(Dataset entries)
—————
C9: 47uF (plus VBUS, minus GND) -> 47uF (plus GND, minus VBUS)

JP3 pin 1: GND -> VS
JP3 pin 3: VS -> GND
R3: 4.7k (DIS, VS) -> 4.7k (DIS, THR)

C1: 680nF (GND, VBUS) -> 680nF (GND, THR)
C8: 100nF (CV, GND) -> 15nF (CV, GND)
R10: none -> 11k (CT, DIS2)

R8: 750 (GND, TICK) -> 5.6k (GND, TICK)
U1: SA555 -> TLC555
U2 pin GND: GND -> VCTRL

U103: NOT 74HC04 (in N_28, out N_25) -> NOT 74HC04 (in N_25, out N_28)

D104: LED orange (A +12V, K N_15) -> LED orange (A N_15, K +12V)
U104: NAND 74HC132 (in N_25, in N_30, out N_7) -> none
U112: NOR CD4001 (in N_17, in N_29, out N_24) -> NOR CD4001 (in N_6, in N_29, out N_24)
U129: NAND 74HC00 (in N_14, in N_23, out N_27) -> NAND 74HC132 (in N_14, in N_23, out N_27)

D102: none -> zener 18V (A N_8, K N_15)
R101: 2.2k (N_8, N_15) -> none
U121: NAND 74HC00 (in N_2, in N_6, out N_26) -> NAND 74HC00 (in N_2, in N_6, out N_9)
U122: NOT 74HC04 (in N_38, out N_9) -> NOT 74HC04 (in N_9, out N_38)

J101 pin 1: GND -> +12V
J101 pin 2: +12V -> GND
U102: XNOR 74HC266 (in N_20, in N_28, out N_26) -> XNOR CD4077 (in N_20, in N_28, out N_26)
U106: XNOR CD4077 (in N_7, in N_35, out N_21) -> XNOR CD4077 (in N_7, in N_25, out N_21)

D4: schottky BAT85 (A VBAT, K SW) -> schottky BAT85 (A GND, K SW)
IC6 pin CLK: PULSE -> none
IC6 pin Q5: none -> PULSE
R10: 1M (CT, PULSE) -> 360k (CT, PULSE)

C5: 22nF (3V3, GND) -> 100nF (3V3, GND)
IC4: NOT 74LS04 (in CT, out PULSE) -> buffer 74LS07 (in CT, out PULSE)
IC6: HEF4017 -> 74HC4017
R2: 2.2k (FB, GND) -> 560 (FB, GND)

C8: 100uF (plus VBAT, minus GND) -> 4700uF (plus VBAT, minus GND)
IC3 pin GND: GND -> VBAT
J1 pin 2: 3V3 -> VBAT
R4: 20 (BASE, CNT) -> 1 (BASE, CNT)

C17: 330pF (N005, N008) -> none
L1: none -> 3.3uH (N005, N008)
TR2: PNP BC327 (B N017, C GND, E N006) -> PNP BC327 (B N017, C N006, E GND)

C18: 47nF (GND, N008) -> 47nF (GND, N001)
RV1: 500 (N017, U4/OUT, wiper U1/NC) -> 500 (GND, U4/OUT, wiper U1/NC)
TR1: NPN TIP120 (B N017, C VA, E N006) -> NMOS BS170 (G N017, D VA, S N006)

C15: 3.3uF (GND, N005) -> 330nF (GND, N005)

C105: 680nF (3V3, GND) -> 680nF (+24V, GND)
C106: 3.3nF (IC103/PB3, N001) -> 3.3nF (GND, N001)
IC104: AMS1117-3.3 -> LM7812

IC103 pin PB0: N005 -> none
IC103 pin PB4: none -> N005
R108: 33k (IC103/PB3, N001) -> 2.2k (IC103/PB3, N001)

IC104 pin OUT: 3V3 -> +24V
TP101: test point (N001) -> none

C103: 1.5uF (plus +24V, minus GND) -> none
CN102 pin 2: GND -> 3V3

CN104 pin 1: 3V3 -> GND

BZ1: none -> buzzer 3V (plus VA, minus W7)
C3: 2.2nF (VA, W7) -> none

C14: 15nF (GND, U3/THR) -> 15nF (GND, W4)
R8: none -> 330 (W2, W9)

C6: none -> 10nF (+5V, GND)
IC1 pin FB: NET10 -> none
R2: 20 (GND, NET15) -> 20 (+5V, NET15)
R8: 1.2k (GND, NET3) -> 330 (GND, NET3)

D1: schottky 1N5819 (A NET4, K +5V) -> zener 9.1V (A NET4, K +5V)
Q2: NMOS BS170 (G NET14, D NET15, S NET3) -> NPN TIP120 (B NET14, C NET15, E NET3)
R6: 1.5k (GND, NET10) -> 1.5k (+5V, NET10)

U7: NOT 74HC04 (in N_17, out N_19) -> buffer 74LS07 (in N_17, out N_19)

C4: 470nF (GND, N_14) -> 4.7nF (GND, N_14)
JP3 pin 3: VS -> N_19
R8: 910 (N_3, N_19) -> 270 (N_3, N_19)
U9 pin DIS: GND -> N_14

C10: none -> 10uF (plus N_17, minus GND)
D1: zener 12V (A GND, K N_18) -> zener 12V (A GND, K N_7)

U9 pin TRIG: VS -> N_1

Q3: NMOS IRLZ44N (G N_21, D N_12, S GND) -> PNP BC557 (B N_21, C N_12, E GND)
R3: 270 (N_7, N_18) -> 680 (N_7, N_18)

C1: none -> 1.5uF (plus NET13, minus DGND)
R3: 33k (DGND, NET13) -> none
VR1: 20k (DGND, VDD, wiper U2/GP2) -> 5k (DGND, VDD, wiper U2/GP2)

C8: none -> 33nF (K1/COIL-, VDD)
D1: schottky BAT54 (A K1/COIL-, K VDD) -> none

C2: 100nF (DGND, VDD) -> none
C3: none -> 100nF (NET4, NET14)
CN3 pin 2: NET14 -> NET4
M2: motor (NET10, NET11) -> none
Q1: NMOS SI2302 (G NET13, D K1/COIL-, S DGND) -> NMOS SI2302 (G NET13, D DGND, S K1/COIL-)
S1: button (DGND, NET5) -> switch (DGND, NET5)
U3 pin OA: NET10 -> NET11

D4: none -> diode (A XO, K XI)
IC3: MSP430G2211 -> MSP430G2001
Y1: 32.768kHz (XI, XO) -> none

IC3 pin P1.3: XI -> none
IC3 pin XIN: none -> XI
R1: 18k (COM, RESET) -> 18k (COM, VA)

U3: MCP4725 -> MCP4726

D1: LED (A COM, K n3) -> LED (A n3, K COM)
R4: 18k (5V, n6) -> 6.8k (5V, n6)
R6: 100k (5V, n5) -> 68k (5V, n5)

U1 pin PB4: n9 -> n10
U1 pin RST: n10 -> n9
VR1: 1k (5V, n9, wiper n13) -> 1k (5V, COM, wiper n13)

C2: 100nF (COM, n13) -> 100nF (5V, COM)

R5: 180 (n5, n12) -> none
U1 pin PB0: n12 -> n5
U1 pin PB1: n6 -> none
—————
* **Description of the task**:
Return only the lines above that run from the opening line through the line containing "U112: NOR CD4001", exactly as written.

* **Output**:
C9: 47uF (plus VBUS, minus GND) -> 47uF (plus GND, minus VBUS)

JP3 pin 1: GND -> VS
JP3 pin 3: VS -> GND
R3: 4.7k (DIS, VS) -> 4.7k (DIS, THR)

C1: 680nF (GND, VBUS) -> 680nF (GND, THR)
C8: 100nF (CV, GND) -> 15nF (CV, GND)
R10: none -> 11k (CT, DIS2)

R8: 750 (GND, TICK) -> 5.6k (GND, TICK)
U1: SA555 -> TLC555
U2 pin GND: GND -> VCTRL

U103: NOT 74HC04 (in N_28, out N_25) -> NOT 74HC04 (in N_25, out N_28)

D104: LED orange (A +12V, K N_15) -> LED orange (A N_15, K +12V)
U104: NAND 74HC132 (in N_25, in N_30, out N_7) -> none
U112: NOR CD4001 (in N_17, in N_29, out N_24) -> NOR CD4001 (in N_6, in N_29, out N_24)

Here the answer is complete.